DATA SHOWN =>

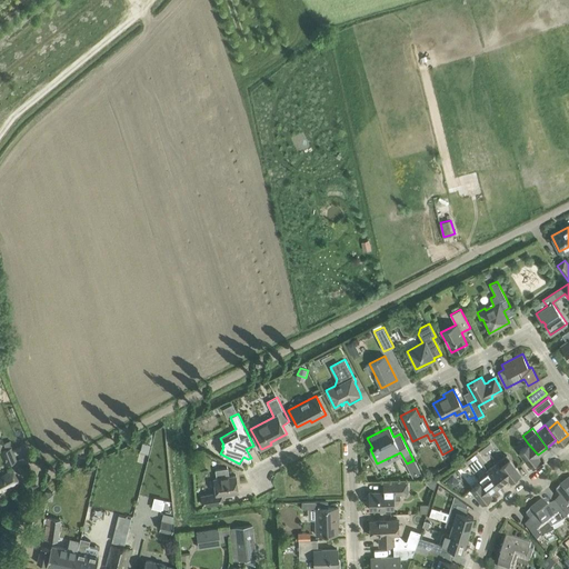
[(540,457),(538,455),(528,443),(519,451),(530,465),(540,457)]
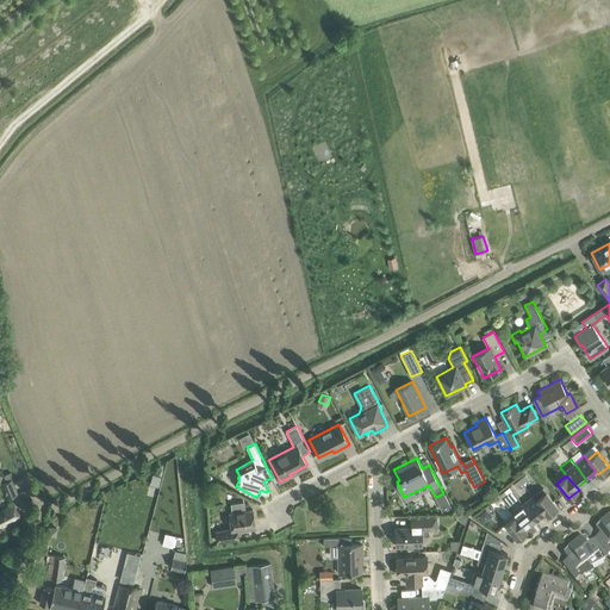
[(7,497),(18,493),(12,479),(1,484),(7,497)]
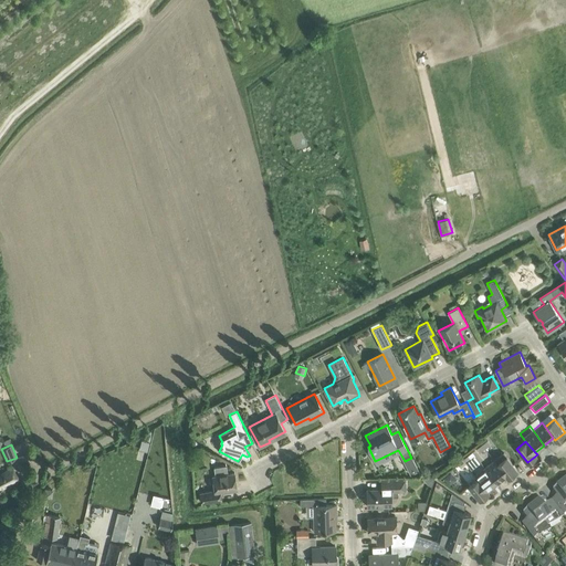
[(479,453),(485,449),(482,444),(475,450),(479,453)]
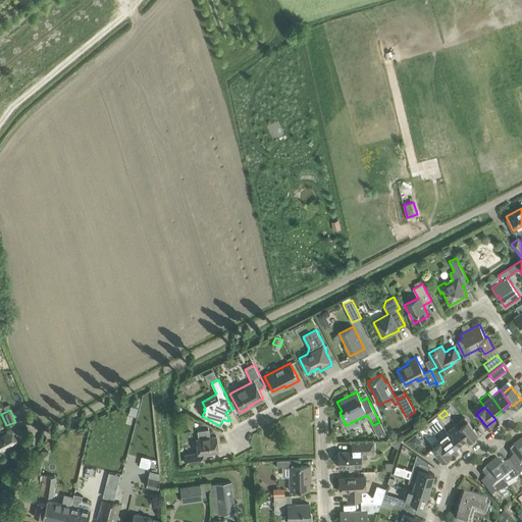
[(459,427),(466,438),(468,440),(477,433),(465,417),(456,424),(459,427)]
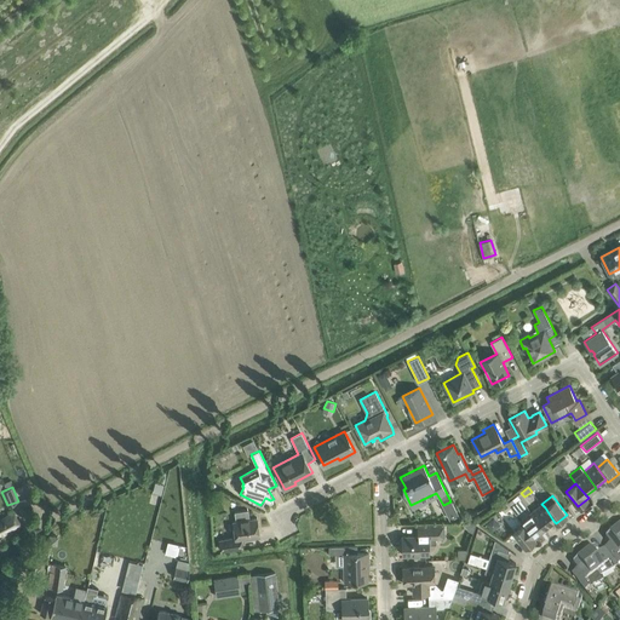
[(544,528),(554,521),(545,507),(541,504),(532,512),(544,528)]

HOW TO COMPLETE THIS TASK => Everything in the records goes into your answer exactly, except the pictures.

SOLUTION TO THIS TASK =>
[(540,457),(538,455),(528,443),(519,451),(530,465),(540,457)]
[(7,497),(18,493),(12,479),(1,484),(7,497)]
[(479,453),(485,449),(482,444),(475,450),(479,453)]
[(459,427),(466,438),(468,440),(477,433),(465,417),(456,424),(459,427)]
[(544,528),(554,521),(545,507),(541,504),(532,512),(544,528)]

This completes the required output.